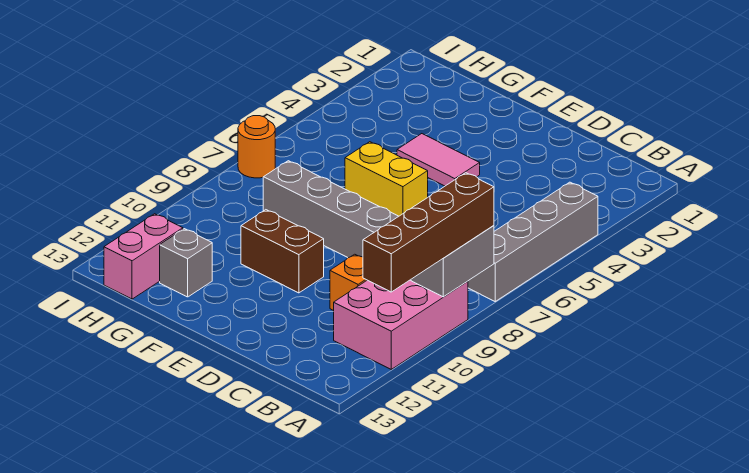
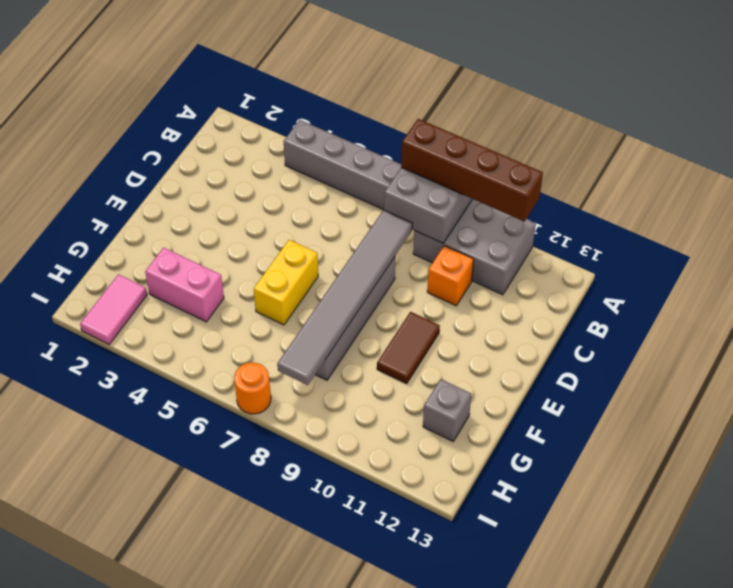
pink brick A9:B11 level 1 -> grey brick A9:B11 level 1
none -> grey tile C8:H8 level 2
pink tile E4:F4 level 1 -> pink tile H2:I2 level 1
brown brick E10:F10 level 1 -> brown tile E10:F10 level 1
pink brick H12:H13 level 1 -> pink brick G3:G4 level 1

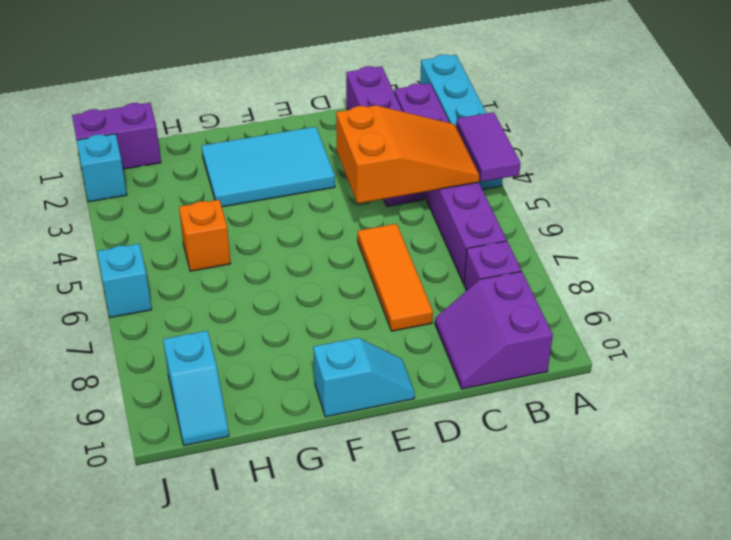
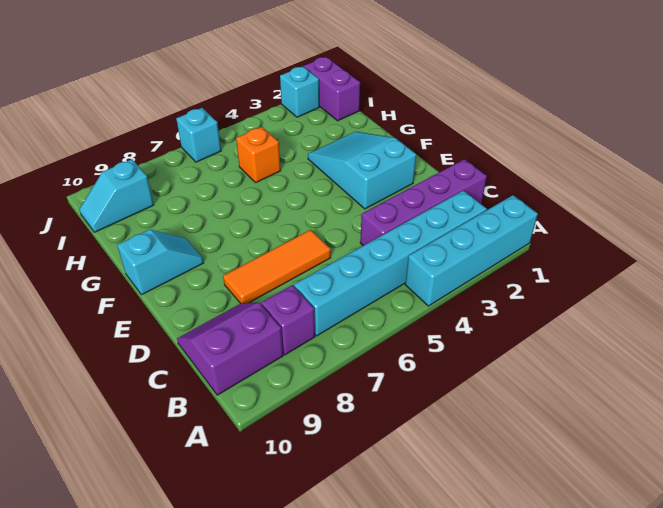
purple tile A4:A5 level 2 -> none
purple brick B2:B7 level 1 -> cyan brick B2:B7 level 1
orange slope B4:D5 level 2 top D -> none
cyan tile E2:G3 level 1 -> cyan slope E2:G3 level 1 top E
cyan slope E10:F10 level 1 top F -> cyan slope F9:F10 level 1 top 10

• _What this task involves_
Set down exactly what runs from the line with "purple tile A4:A5 level 2 -> none" to the last line of the data above, including both of those lines and no others.

• _Output for this task_
purple tile A4:A5 level 2 -> none
purple brick B2:B7 level 1 -> cyan brick B2:B7 level 1
orange slope B4:D5 level 2 top D -> none
cyan tile E2:G3 level 1 -> cyan slope E2:G3 level 1 top E
cyan slope E10:F10 level 1 top F -> cyan slope F9:F10 level 1 top 10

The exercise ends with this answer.